[Exercise aim]: Below are some entries. Transcribe the lines from the one holding "(244, 184) = (554, 427): turquoise" to the one holding "(472, 661) = (357, 148): none -> white nut", inclusive, but not the pictures among them.
[Records for processing — start]
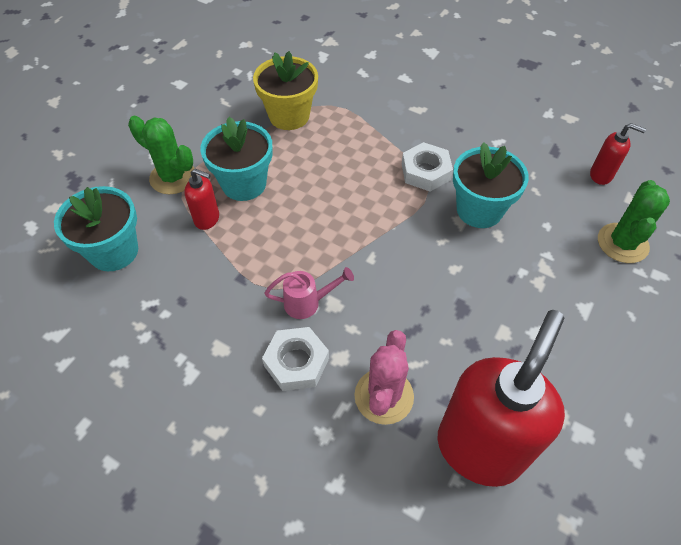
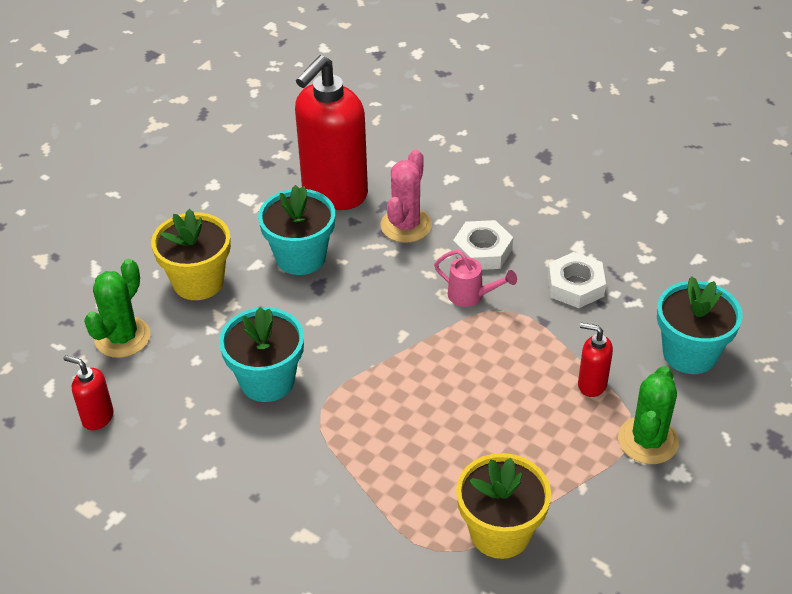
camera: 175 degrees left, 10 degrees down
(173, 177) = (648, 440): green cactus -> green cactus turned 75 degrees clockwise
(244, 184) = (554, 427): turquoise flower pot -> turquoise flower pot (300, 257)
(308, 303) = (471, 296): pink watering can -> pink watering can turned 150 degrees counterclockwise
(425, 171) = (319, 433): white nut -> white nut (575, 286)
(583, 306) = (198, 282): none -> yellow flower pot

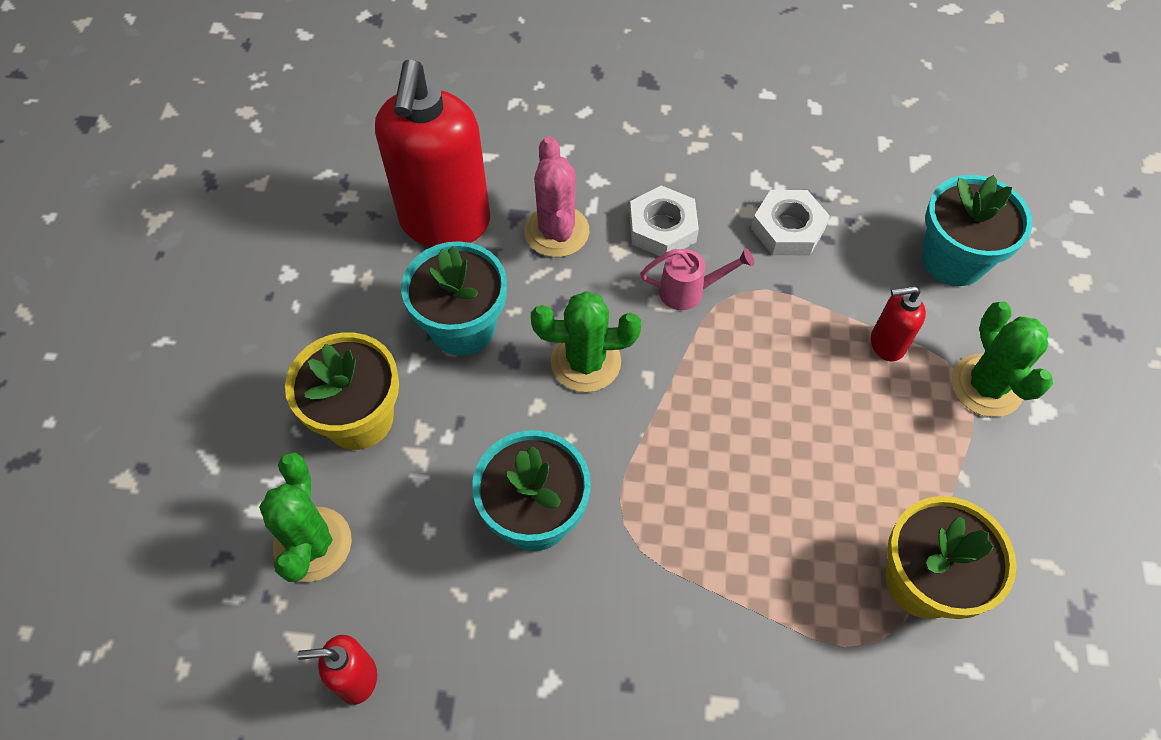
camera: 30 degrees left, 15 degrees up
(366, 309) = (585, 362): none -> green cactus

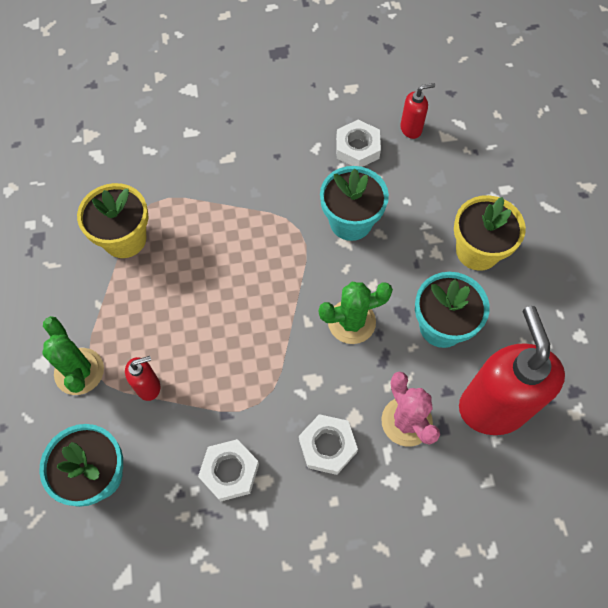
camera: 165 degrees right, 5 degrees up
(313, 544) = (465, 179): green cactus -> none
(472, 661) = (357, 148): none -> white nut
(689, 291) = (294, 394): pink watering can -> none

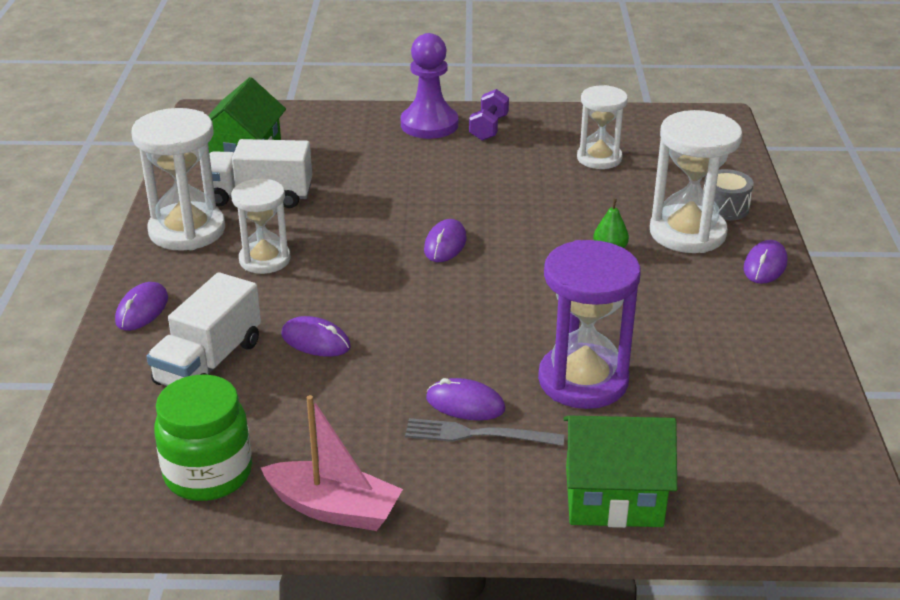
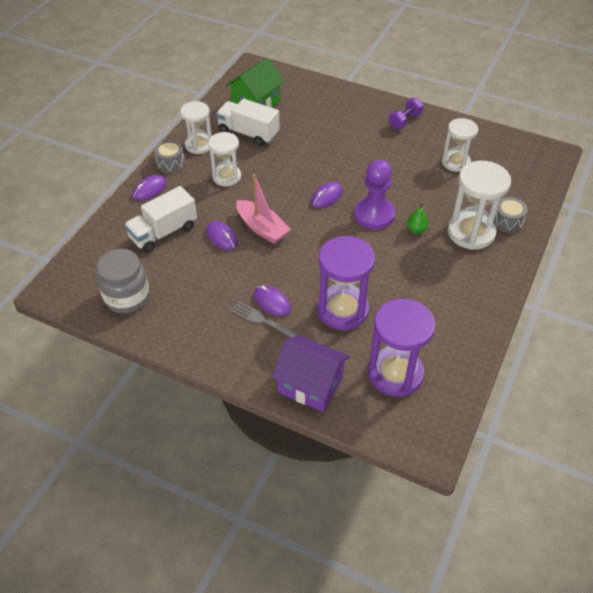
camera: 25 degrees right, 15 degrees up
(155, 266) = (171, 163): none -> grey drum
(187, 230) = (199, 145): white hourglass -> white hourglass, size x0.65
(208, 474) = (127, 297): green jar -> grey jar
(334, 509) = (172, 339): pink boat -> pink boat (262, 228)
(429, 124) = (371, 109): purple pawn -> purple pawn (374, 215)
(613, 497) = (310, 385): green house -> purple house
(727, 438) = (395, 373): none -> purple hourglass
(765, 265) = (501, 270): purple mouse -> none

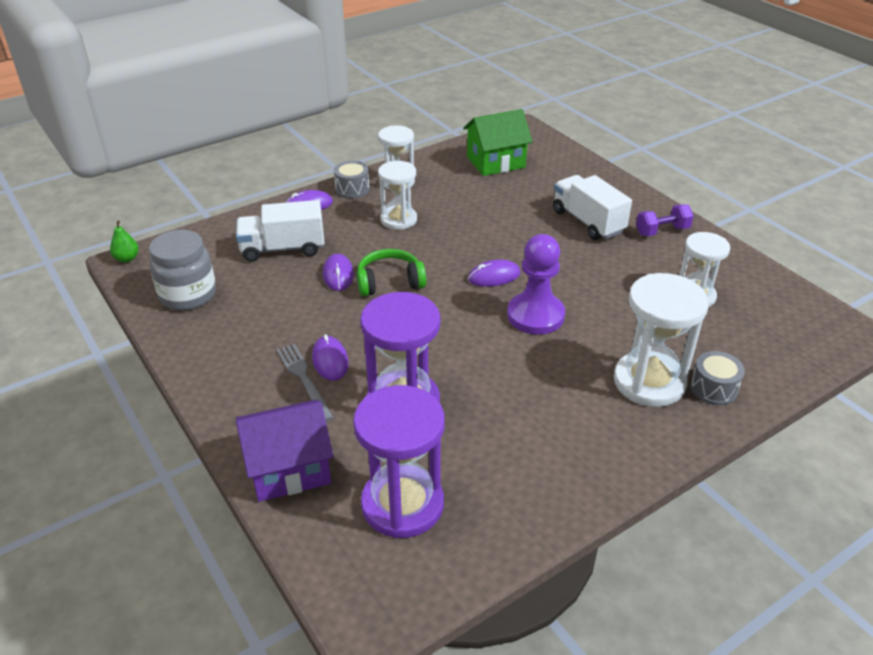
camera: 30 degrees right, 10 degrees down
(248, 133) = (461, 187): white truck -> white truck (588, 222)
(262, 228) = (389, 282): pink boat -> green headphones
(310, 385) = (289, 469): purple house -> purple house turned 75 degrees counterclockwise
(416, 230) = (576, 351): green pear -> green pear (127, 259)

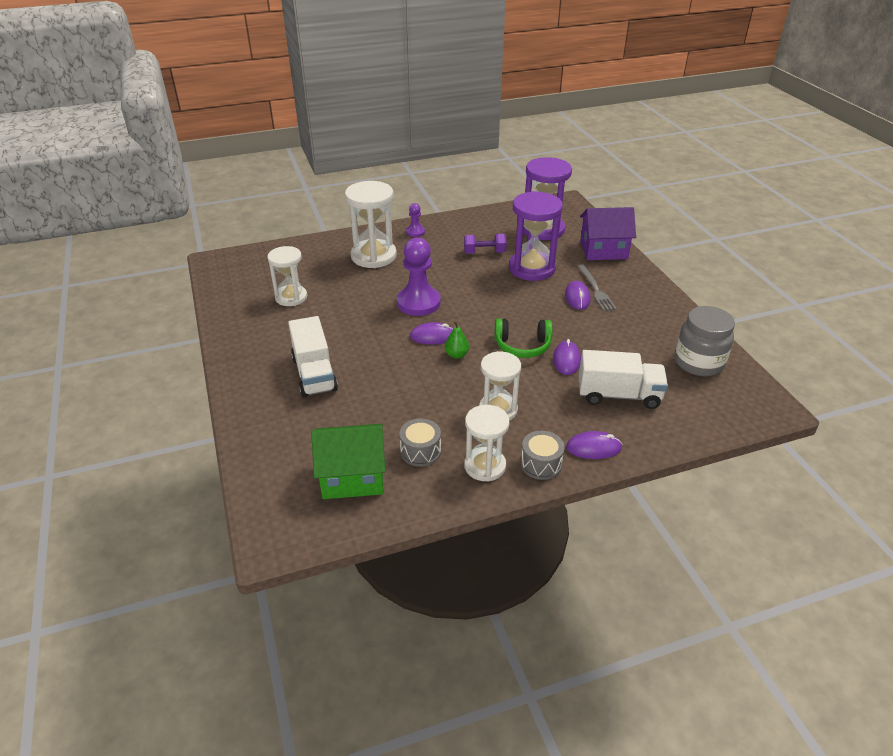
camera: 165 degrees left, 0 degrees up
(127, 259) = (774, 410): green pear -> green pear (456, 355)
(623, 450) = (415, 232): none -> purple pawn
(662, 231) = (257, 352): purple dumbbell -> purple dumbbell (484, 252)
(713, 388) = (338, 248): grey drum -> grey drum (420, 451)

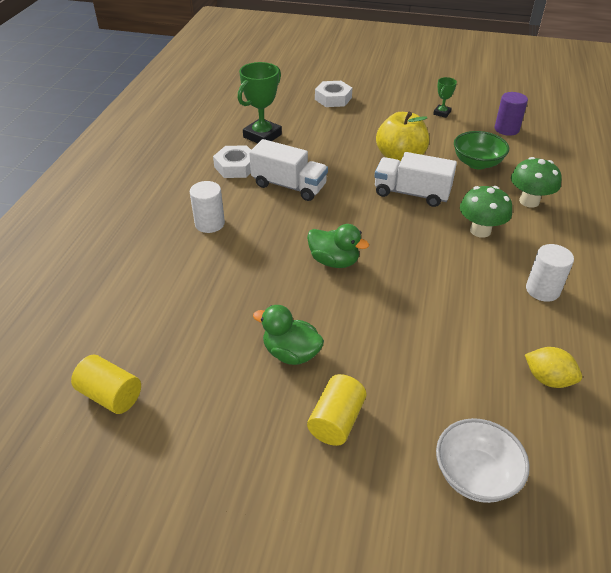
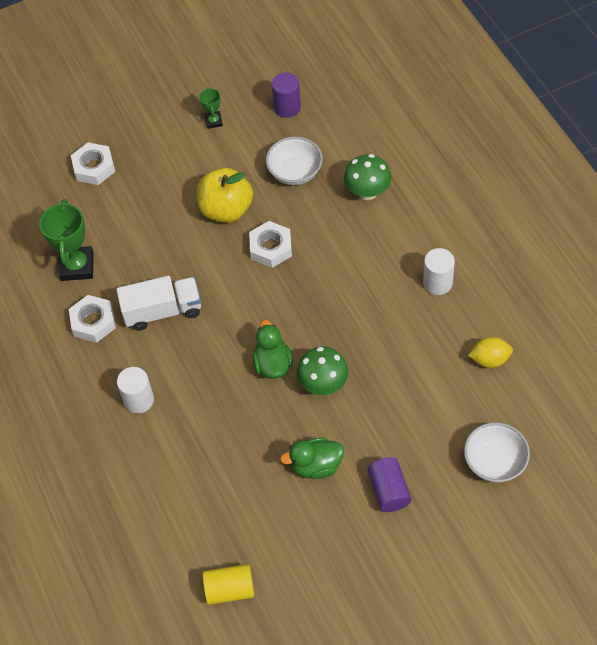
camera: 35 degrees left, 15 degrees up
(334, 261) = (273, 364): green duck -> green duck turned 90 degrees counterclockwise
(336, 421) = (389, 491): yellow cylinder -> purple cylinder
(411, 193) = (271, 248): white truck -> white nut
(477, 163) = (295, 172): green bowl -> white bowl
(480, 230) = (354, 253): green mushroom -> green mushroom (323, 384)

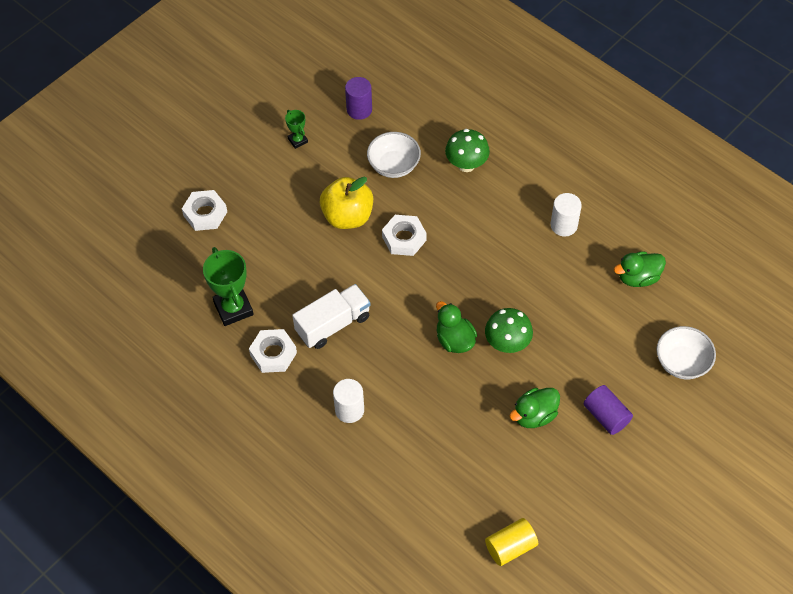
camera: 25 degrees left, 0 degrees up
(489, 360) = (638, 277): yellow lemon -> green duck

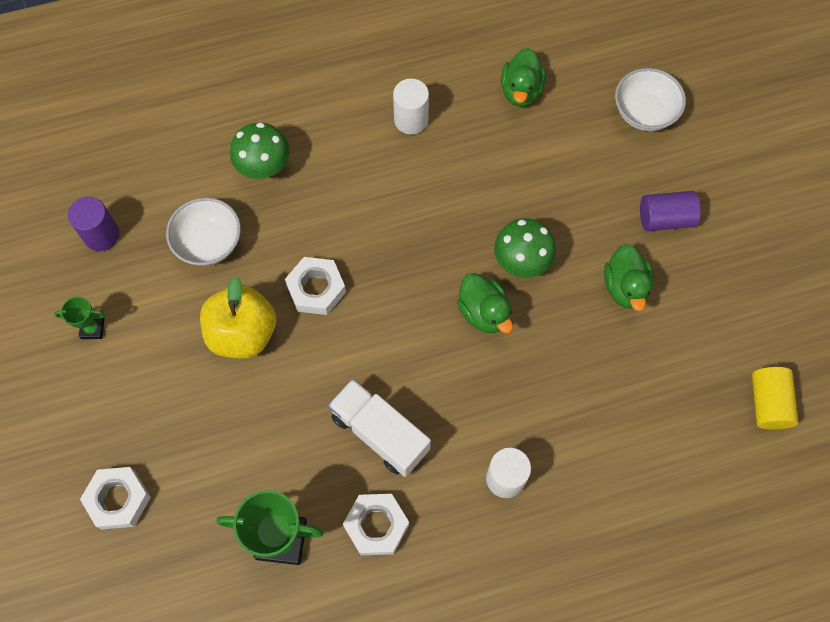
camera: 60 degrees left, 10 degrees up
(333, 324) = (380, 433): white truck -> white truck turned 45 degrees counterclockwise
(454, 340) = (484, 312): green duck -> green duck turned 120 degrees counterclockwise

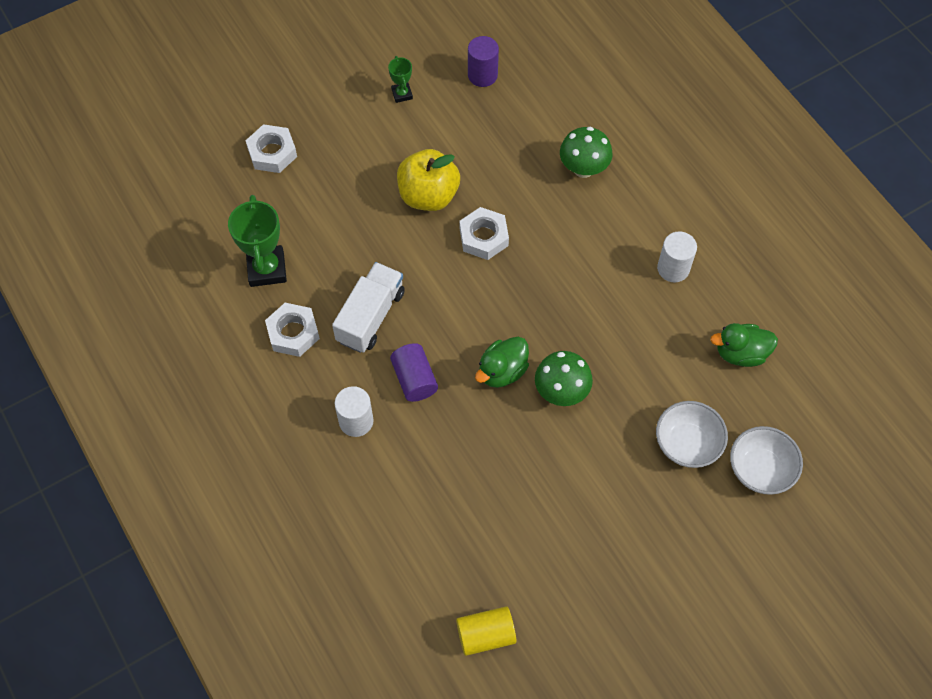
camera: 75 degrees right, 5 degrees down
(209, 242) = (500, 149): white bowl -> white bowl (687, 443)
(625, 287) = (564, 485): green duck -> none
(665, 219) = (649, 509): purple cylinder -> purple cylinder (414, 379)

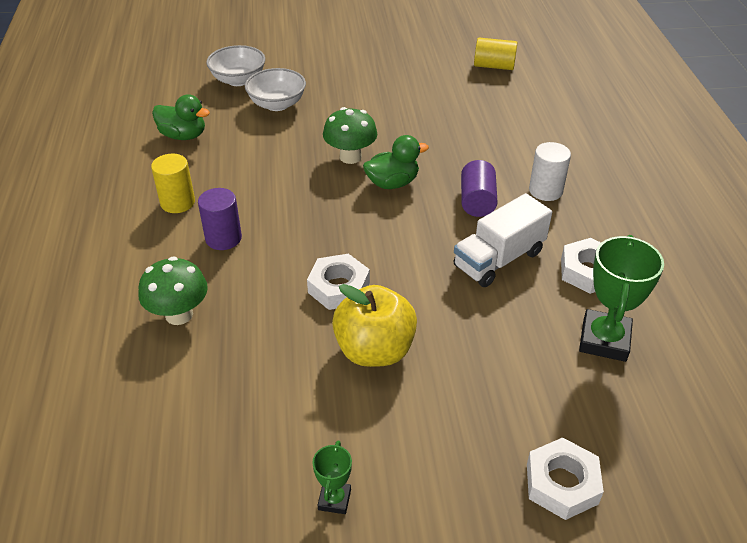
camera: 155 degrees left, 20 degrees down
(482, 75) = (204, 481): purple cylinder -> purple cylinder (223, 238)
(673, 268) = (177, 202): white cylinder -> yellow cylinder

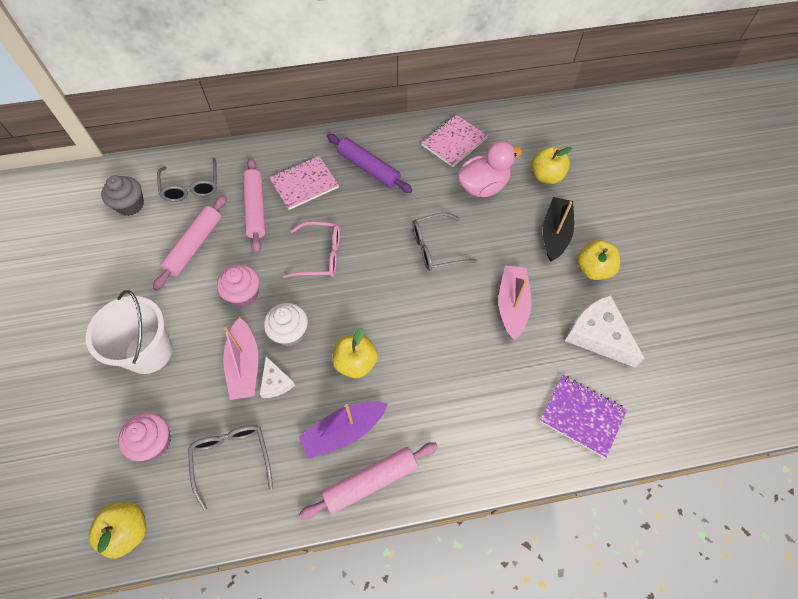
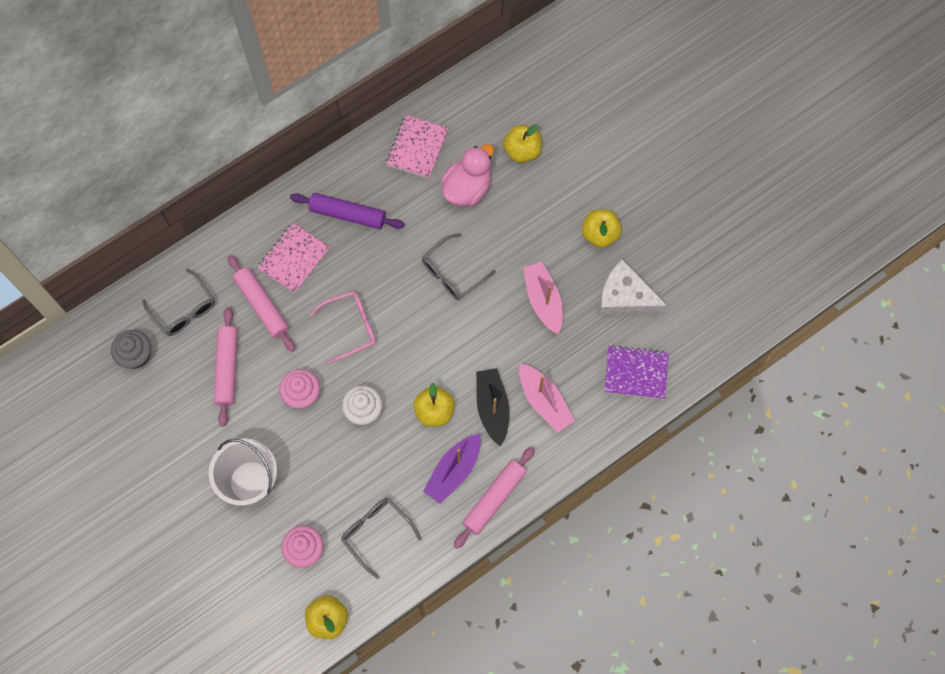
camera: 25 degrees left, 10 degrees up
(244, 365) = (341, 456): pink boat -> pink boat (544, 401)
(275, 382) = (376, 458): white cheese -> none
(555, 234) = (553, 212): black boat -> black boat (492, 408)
[Records for processing — finish]
[Output below]:
(244, 184) = (554, 427): turquoise flower pot -> turquoise flower pot (300, 257)
(308, 303) = (471, 296): pink watering can -> pink watering can turned 150 degrees counterclockwise
(425, 171) = (319, 433): white nut -> white nut (575, 286)
(583, 306) = (198, 282): none -> yellow flower pot

camera: 30 degrees left, 15 degrees up
(366, 309) = (585, 362): none -> green cactus

camera: 165 degrees right, 5 degrees up
(313, 544) = (465, 179): green cactus -> none
(472, 661) = (357, 148): none -> white nut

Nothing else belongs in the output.